[Data excerpts]
———

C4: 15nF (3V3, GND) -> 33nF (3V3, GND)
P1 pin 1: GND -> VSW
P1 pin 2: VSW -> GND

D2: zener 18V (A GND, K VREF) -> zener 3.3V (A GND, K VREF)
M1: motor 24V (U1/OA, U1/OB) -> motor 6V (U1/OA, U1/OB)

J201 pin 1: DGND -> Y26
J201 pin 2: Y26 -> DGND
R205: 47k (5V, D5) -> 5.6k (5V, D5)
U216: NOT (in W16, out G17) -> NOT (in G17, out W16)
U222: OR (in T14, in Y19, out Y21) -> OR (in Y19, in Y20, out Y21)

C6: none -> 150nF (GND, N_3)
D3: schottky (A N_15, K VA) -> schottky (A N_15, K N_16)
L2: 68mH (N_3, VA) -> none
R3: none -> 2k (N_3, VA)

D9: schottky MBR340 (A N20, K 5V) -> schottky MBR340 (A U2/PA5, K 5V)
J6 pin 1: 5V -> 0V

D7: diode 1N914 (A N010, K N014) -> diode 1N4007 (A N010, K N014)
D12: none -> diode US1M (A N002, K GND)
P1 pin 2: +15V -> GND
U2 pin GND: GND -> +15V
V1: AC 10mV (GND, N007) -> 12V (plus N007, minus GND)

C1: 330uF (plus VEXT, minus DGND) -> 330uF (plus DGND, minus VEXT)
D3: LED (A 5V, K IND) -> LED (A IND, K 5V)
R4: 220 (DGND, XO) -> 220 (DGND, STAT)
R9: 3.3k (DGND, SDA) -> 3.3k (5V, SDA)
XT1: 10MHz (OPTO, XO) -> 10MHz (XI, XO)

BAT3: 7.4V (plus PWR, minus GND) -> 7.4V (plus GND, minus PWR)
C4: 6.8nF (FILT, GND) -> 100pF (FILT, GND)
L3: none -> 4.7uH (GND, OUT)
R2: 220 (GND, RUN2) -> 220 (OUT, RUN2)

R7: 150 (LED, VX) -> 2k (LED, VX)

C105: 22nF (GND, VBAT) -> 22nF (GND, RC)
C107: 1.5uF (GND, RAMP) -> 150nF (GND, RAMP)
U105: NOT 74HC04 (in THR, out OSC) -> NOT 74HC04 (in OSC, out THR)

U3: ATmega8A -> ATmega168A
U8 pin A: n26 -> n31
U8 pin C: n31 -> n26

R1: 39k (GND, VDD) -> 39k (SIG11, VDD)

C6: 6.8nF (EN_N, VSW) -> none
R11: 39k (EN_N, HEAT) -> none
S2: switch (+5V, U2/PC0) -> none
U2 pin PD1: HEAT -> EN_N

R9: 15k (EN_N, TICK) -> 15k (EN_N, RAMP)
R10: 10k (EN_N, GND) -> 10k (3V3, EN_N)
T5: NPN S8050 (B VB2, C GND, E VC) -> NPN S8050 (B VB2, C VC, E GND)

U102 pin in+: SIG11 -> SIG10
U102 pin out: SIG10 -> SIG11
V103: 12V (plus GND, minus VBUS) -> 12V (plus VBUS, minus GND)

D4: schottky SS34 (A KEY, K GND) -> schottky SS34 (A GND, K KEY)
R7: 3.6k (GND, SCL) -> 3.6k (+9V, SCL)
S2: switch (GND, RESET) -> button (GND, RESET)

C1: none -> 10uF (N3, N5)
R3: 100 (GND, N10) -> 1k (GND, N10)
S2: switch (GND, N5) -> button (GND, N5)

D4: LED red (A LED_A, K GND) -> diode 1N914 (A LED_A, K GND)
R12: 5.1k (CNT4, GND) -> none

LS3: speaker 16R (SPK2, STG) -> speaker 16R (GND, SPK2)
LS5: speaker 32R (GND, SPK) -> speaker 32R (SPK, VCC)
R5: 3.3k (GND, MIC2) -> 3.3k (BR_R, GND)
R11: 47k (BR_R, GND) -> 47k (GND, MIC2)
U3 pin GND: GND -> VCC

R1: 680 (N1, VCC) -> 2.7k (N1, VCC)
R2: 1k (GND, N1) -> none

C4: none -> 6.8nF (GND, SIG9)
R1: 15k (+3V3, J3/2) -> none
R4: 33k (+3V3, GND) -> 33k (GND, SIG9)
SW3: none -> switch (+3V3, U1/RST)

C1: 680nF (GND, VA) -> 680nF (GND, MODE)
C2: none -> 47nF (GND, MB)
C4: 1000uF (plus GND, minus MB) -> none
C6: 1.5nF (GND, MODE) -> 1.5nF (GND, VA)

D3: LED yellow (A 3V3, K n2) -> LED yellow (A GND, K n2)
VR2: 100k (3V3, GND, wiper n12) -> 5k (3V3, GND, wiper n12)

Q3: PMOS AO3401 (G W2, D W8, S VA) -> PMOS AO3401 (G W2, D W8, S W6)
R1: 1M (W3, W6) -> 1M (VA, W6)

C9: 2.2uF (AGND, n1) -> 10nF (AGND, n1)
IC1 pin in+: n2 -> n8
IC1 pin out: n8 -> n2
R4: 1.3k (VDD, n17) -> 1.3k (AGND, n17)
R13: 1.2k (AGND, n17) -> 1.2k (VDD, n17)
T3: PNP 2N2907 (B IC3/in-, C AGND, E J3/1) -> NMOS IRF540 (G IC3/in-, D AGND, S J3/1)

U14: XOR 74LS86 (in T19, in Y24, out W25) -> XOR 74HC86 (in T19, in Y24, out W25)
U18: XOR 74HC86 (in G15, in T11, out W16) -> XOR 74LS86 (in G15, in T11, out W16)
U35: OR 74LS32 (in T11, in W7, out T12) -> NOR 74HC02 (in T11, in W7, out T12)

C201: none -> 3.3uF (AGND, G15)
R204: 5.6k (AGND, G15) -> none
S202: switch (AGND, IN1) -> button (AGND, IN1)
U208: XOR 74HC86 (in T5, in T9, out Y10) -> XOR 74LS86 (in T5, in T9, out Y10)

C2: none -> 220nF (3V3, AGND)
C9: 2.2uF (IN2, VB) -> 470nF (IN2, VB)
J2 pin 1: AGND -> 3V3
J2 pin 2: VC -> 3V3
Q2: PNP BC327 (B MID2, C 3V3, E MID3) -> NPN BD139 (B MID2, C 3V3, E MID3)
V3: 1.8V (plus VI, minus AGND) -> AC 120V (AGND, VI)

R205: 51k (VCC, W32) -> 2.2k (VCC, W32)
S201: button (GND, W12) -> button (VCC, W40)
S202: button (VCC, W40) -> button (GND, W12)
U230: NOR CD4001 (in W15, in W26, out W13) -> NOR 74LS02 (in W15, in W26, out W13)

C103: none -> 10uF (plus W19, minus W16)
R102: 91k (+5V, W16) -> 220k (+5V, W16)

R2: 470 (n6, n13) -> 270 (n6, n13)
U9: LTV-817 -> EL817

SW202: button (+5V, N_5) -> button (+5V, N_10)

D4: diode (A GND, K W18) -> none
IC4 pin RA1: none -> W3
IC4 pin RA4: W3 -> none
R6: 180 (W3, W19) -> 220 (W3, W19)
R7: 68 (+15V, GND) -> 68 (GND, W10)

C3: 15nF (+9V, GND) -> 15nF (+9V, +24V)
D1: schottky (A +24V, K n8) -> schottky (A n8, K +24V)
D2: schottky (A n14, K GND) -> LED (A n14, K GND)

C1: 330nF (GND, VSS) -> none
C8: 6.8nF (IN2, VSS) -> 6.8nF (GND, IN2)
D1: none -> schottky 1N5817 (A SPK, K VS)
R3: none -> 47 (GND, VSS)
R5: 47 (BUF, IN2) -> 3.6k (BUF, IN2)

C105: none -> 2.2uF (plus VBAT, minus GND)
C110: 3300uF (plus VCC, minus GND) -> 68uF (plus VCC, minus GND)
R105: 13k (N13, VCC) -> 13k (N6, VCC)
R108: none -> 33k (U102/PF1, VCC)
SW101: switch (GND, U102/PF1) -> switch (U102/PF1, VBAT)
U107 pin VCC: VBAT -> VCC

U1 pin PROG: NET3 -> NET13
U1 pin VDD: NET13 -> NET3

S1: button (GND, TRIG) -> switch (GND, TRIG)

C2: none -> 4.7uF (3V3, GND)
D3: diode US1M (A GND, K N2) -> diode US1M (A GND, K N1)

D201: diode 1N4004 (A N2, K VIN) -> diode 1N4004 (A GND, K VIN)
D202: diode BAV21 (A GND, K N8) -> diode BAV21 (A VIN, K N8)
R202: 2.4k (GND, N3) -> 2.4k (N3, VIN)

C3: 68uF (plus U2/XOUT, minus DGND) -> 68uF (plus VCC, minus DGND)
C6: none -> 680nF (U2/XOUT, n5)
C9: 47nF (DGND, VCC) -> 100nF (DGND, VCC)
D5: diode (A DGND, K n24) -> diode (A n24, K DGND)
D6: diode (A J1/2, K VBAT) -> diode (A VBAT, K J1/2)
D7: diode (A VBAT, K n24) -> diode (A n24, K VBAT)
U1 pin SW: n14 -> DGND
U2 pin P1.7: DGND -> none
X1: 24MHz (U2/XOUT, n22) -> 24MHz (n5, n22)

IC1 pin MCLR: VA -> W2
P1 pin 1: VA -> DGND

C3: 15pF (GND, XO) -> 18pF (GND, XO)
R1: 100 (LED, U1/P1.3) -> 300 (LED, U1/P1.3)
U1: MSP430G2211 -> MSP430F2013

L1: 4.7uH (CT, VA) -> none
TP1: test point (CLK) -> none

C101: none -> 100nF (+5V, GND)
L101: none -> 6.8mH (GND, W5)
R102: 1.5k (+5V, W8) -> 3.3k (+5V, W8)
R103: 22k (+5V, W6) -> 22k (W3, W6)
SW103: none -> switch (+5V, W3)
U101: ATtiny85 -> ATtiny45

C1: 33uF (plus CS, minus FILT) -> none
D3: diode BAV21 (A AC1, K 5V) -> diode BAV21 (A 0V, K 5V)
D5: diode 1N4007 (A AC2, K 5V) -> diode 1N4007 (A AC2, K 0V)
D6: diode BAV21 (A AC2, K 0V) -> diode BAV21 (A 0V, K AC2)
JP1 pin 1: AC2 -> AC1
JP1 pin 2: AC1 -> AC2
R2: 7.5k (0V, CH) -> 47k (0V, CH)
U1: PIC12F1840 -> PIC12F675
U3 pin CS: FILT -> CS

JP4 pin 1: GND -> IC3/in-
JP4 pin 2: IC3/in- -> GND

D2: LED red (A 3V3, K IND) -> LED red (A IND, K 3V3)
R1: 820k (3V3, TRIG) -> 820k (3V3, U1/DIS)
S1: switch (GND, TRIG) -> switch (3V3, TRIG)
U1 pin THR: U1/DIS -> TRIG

———

◆ Instructions to follow
What is the number of lines in the records that include "HEAT"? Answer with that number alone.

◆ Result
2